Task instructions. The data must be reproduced verbatim; images are to be omitted.

Stored data.
'''

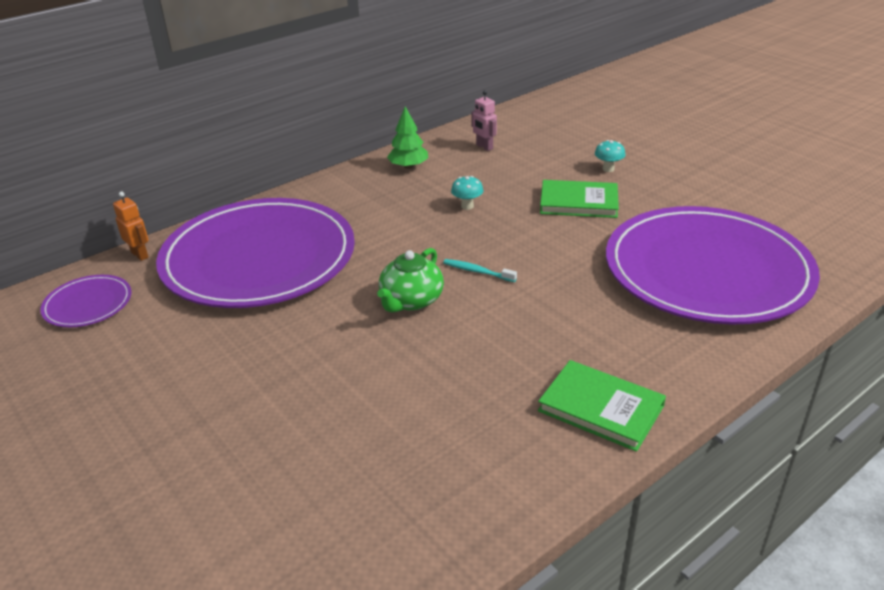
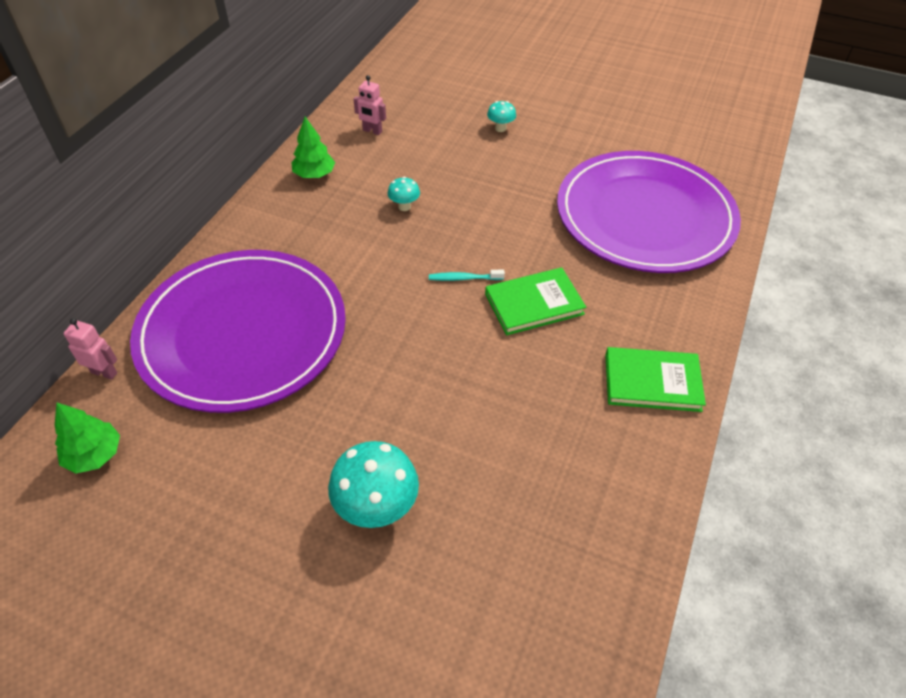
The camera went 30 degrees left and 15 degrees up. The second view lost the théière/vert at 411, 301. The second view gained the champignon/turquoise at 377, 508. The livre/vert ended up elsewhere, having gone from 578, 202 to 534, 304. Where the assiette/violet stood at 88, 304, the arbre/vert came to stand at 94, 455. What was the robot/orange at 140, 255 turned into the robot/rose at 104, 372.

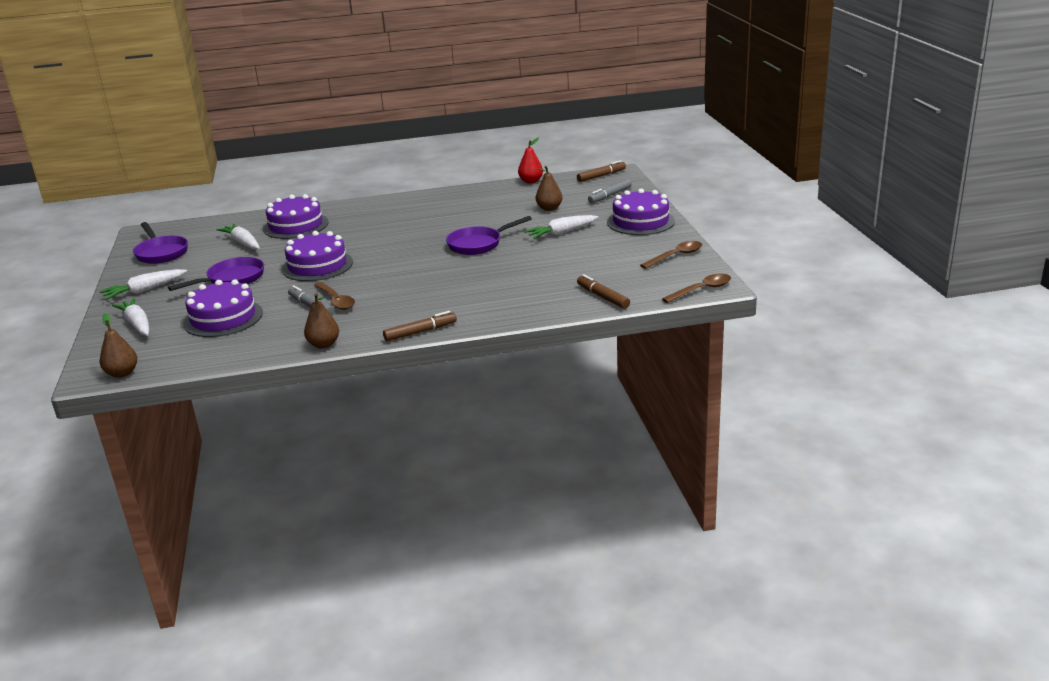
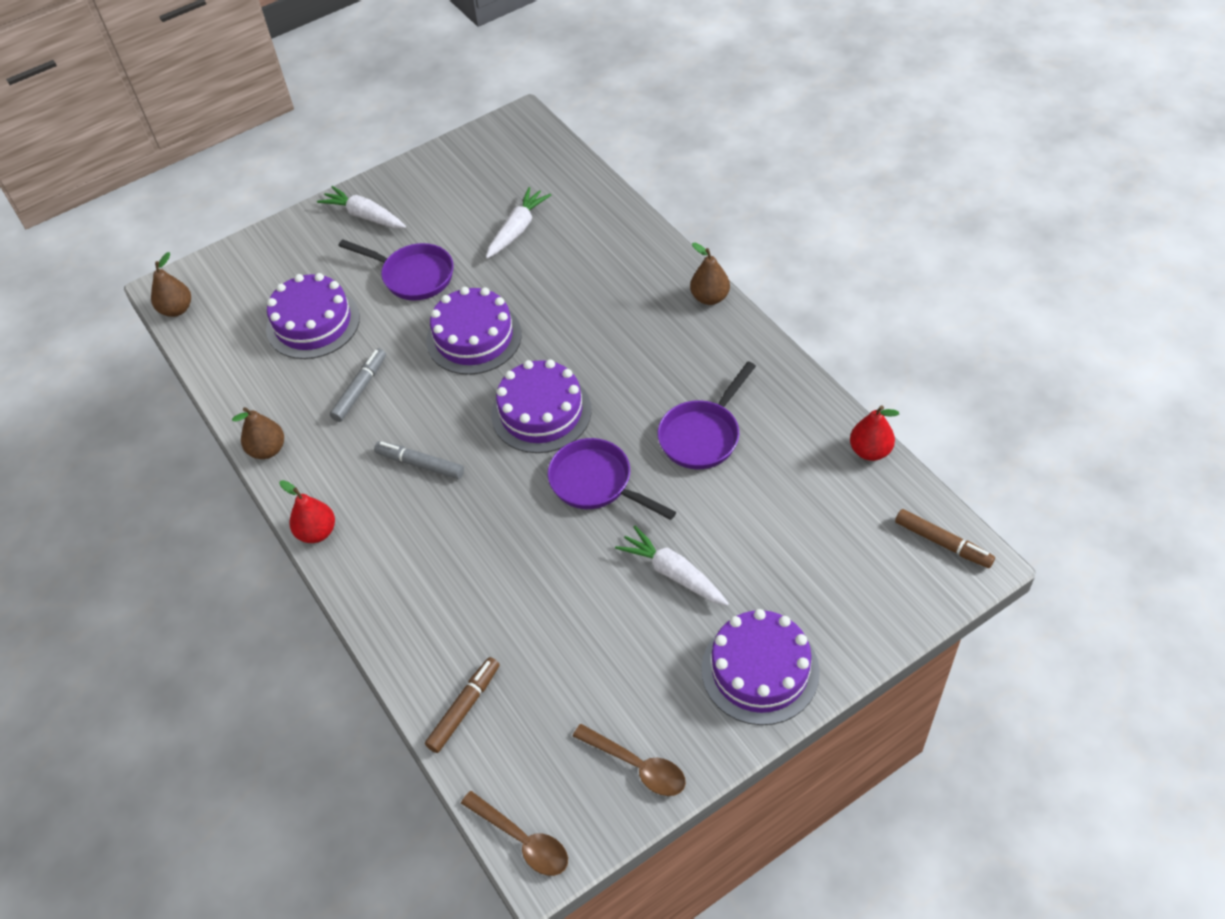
The camera went 70 degrees right and 25 degrees up. The second view lost the carotte/blanc at 137, 324. The second view lost the cuillère/marron at 336, 300. The poêle/violet ended up elsewhere, having gone from 161, 253 to 703, 435. The gâteau/violet ended up elsewhere, having gone from 296, 226 to 541, 412. The poire/marron ended up elsewhere, having gone from 549, 208 to 710, 297. The feutre/gris ended up elsewhere, having gone from 610, 195 to 420, 464. Where the feutre/marron stood at 420, 332, the poire/rouge came to stand at 317, 532.

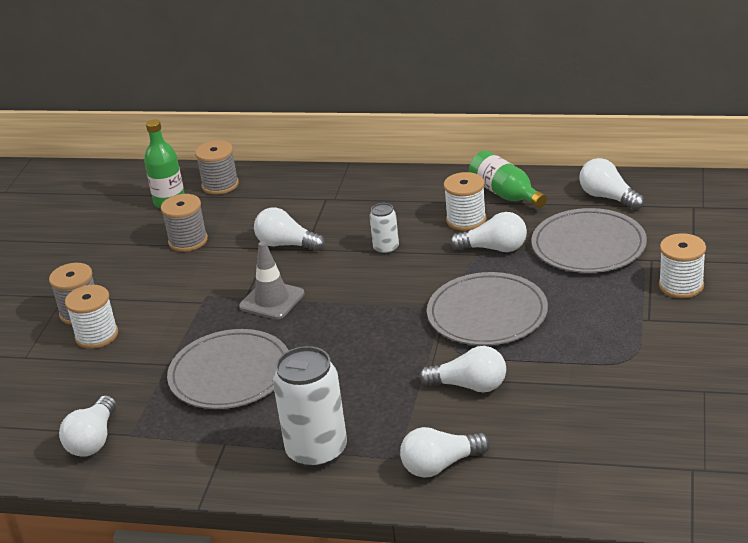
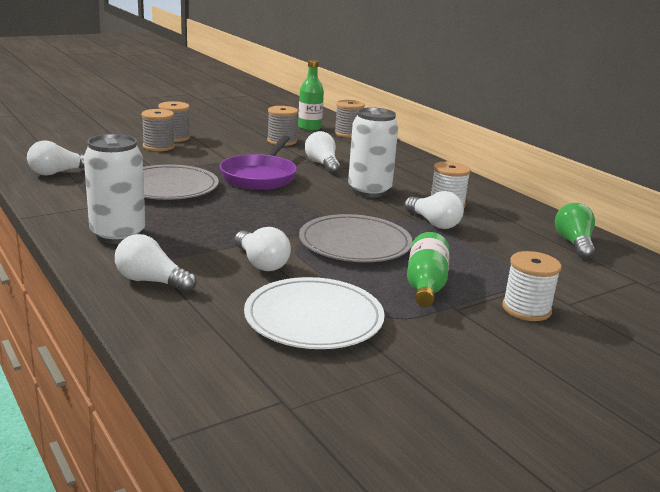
The camera went 40 degrees right and 10 degrees down. The second view lost the assiette/gris at 588, 246. The second view gained the assiette/blanc at 314, 318. The bouteille/vert ended up elsewhere, having gone from 505, 194 to 425, 285. Where the cône de chantier/gris stood at 272, 300, the poêle/violet came to stand at 260, 176. What was the bobine/blanc at 97, 335 turned into the bobine/gris at 159, 146. What was the ampoule/blanc at 608, 197 turned into the ampoule/vert at 574, 243. The size of the canette/blanc at 386, 248 changed by a factor of 1.97.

'''

Response area.
The camera went 30 degrees left and 15 degrees up. The second view lost the théière/vert at 411, 301. The second view gained the champignon/turquoise at 377, 508. The livre/vert ended up elsewhere, having gone from 578, 202 to 534, 304. Where the assiette/violet stood at 88, 304, the arbre/vert came to stand at 94, 455. What was the robot/orange at 140, 255 turned into the robot/rose at 104, 372.

The camera went 70 degrees right and 25 degrees up. The second view lost the carotte/blanc at 137, 324. The second view lost the cuillère/marron at 336, 300. The poêle/violet ended up elsewhere, having gone from 161, 253 to 703, 435. The gâteau/violet ended up elsewhere, having gone from 296, 226 to 541, 412. The poire/marron ended up elsewhere, having gone from 549, 208 to 710, 297. The feutre/gris ended up elsewhere, having gone from 610, 195 to 420, 464. Where the feutre/marron stood at 420, 332, the poire/rouge came to stand at 317, 532.

The camera went 40 degrees right and 10 degrees down. The second view lost the assiette/gris at 588, 246. The second view gained the assiette/blanc at 314, 318. The bouteille/vert ended up elsewhere, having gone from 505, 194 to 425, 285. Where the cône de chantier/gris stood at 272, 300, the poêle/violet came to stand at 260, 176. What was the bobine/blanc at 97, 335 turned into the bobine/gris at 159, 146. What was the ampoule/blanc at 608, 197 turned into the ampoule/vert at 574, 243. The size of the canette/blanc at 386, 248 changed by a factor of 1.97.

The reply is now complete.